SOURCE RECORDS Block Start

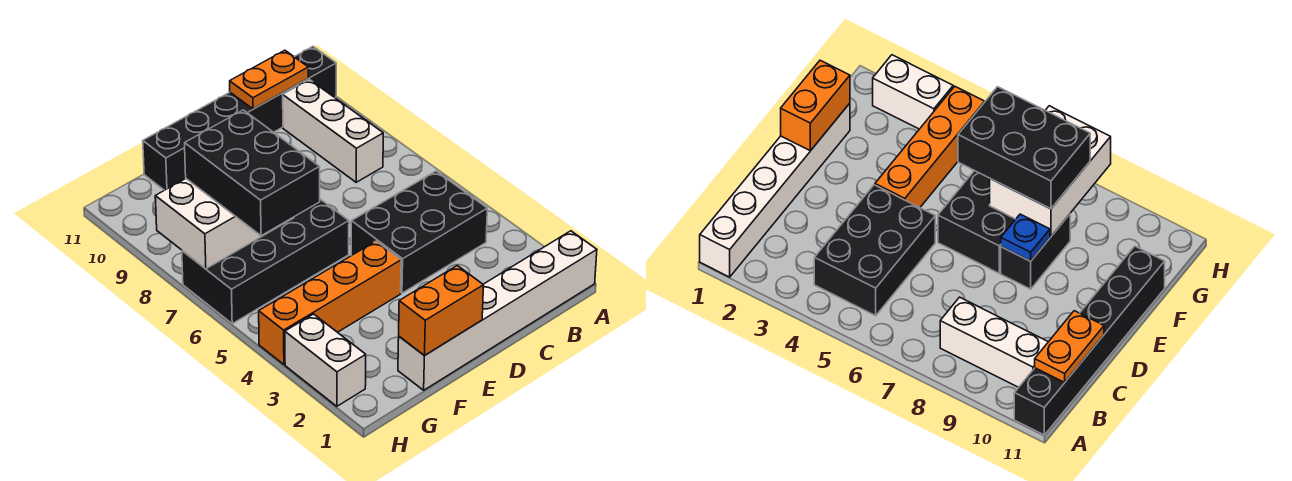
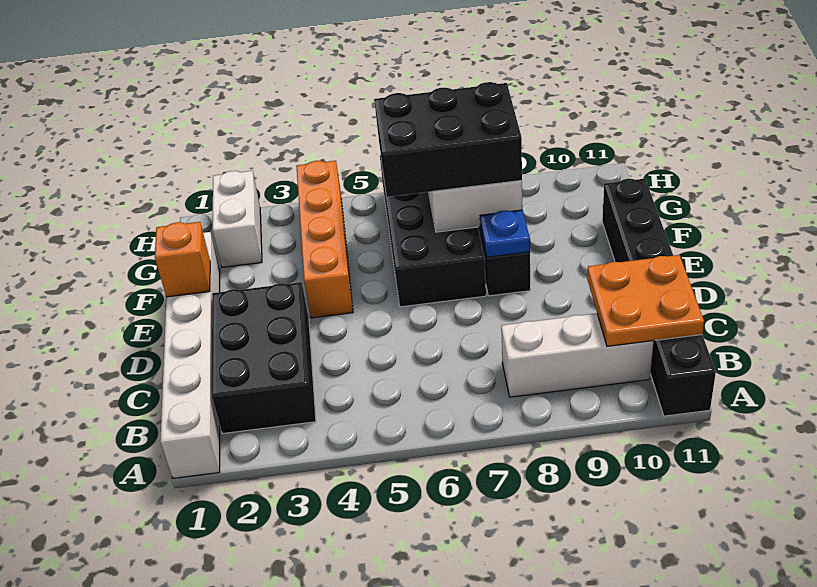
black 2x3 brick [351,171,487,293] -> black 2x3 brick moved to [212,282,316,434]
orange 1x2 plate [230,50,308,109] -> orange 2x2 plate [587,255,704,346]
orange 1x2 brick [399,265,484,356] -> orange 1x1 brick [155,222,210,297]
white 1x2 brick [285,314,366,406] -> white 1x2 brick turned to [213,171,262,267]

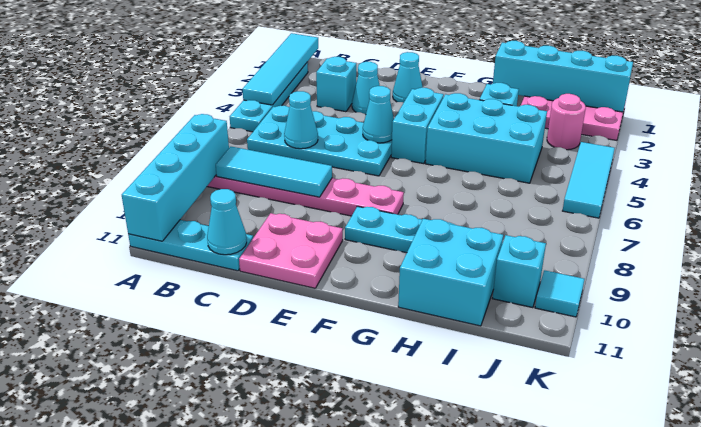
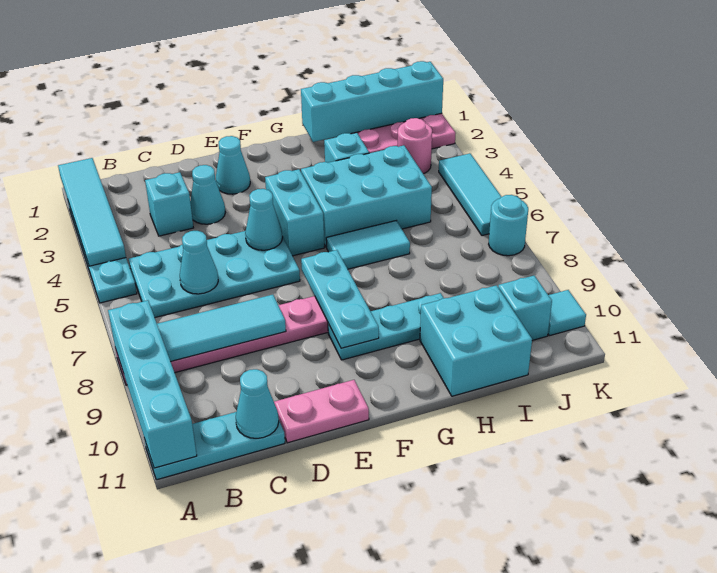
pink 2x2 plate [239,213,343,288] -> pink 1x2 plate [274,380,369,443]
none -> cyan 1x3 plate [301,250,379,348]
none -> cyan 1x2 tile [326,221,410,269]
none -> cyan 1x1 round brick [489,195,528,256]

SOURCE RECORDS Block End

## EXERCISE OBJECTIVE
Output all of the data word for word, excluding any pictures.

## RESULT
black 2x3 brick [351,171,487,293] -> black 2x3 brick moved to [212,282,316,434]
orange 1x2 plate [230,50,308,109] -> orange 2x2 plate [587,255,704,346]
orange 1x2 brick [399,265,484,356] -> orange 1x1 brick [155,222,210,297]
white 1x2 brick [285,314,366,406] -> white 1x2 brick turned to [213,171,262,267]

pink 2x2 plate [239,213,343,288] -> pink 1x2 plate [274,380,369,443]
none -> cyan 1x3 plate [301,250,379,348]
none -> cyan 1x2 tile [326,221,410,269]
none -> cyan 1x1 round brick [489,195,528,256]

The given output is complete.